Spatial reasoning data:
·····
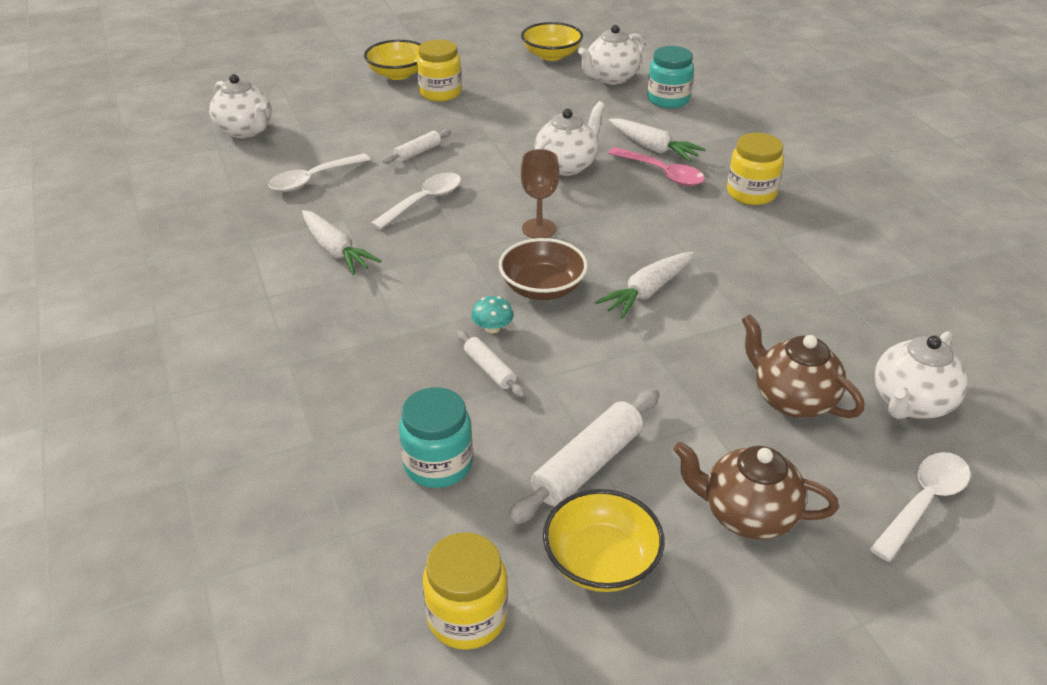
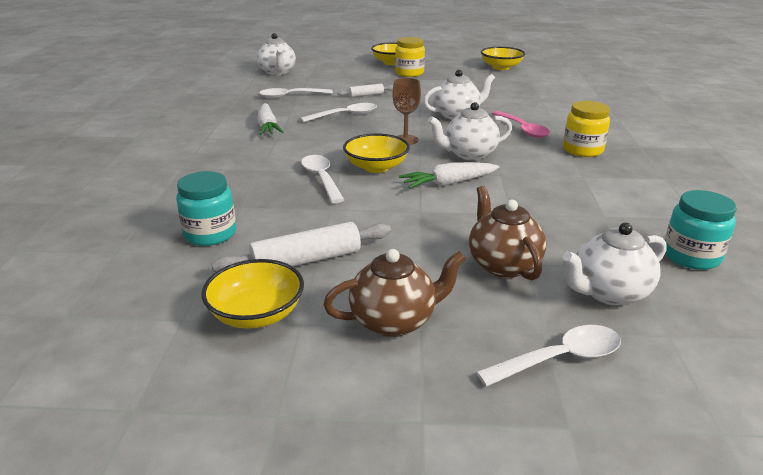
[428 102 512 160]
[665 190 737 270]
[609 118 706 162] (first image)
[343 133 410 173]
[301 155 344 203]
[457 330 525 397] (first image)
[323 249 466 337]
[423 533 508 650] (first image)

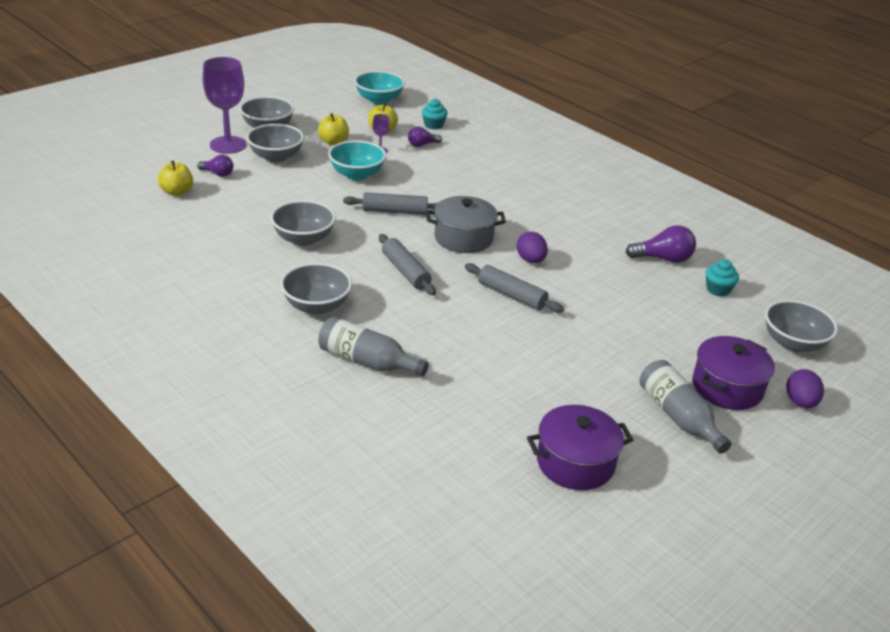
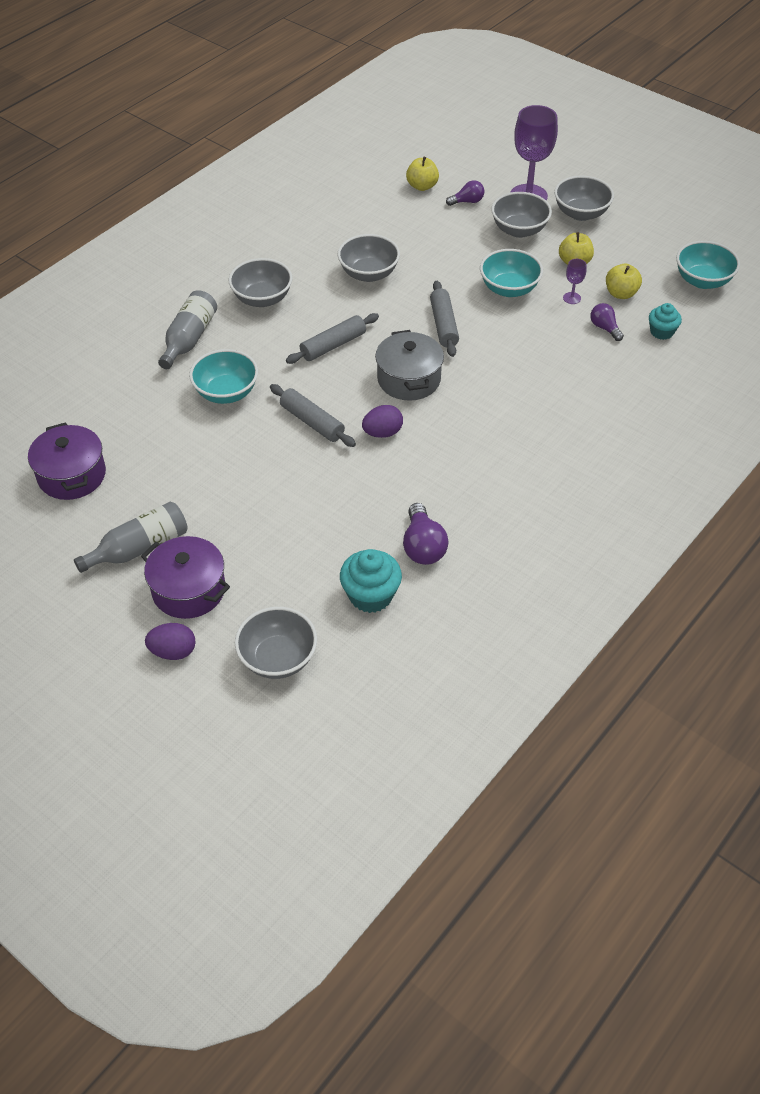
[446 180 484 206]
[340 549 402 613]
[270 384 356 447]
[189 349 258 404]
·····
What you have to do:
Pictures stay out of this copy. Retype exactly the lines from the one with "[665 190 737 270]" through the last line of the data, both ends included, and nothing more.

Exercise solution:
[665 190 737 270]
[609 118 706 162] (first image)
[343 133 410 173]
[301 155 344 203]
[457 330 525 397] (first image)
[323 249 466 337]
[423 533 508 650] (first image)

[446 180 484 206]
[340 549 402 613]
[270 384 356 447]
[189 349 258 404]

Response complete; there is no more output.